AIM OF THE TASK:
Below are some records; copy them word for word and drop the pictures.

>>>

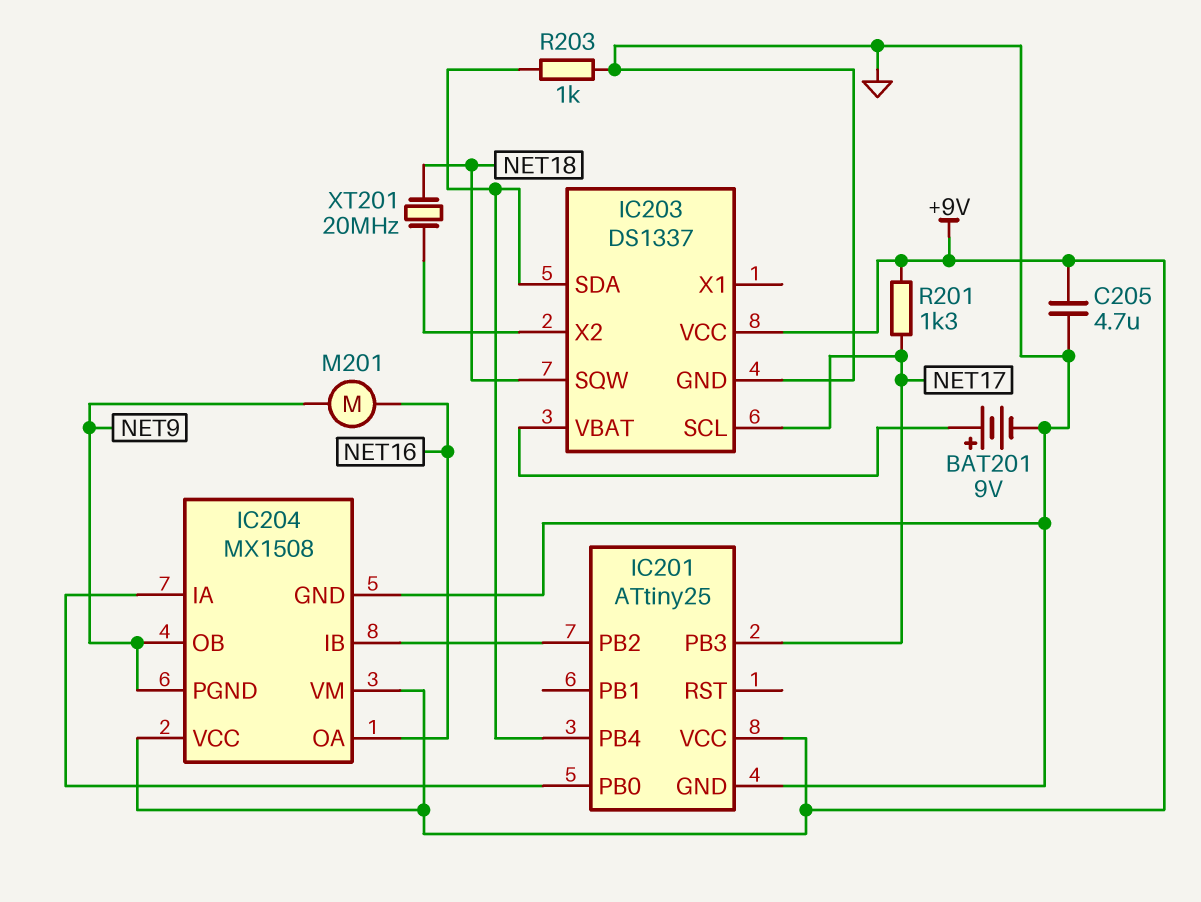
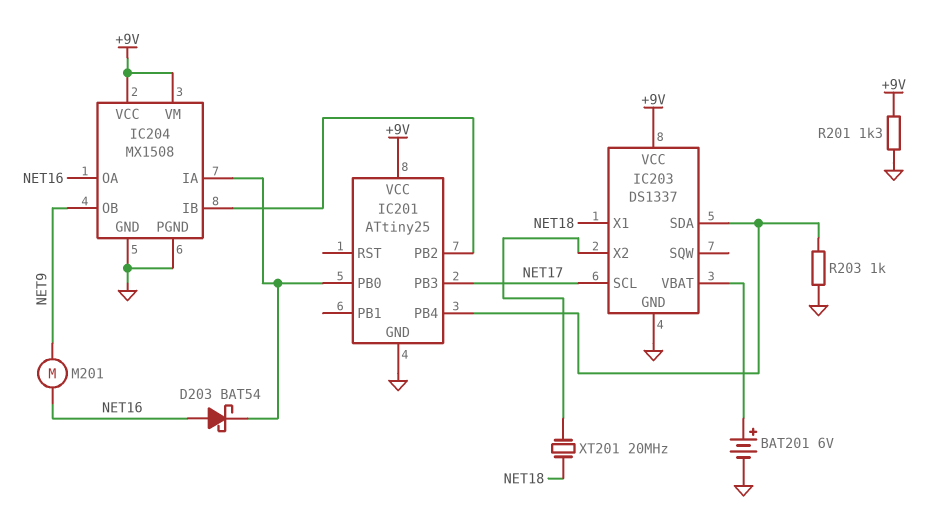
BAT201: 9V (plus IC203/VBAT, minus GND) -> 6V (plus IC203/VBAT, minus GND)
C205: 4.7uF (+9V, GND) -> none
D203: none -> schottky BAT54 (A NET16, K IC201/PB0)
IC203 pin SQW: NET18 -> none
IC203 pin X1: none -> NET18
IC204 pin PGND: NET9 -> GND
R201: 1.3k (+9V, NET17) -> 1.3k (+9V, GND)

<<<

ANSWER TO THE EXERCISE:
BAT201: 9V (plus IC203/VBAT, minus GND) -> 6V (plus IC203/VBAT, minus GND)
C205: 4.7uF (+9V, GND) -> none
D203: none -> schottky BAT54 (A NET16, K IC201/PB0)
IC203 pin SQW: NET18 -> none
IC203 pin X1: none -> NET18
IC204 pin PGND: NET9 -> GND
R201: 1.3k (+9V, NET17) -> 1.3k (+9V, GND)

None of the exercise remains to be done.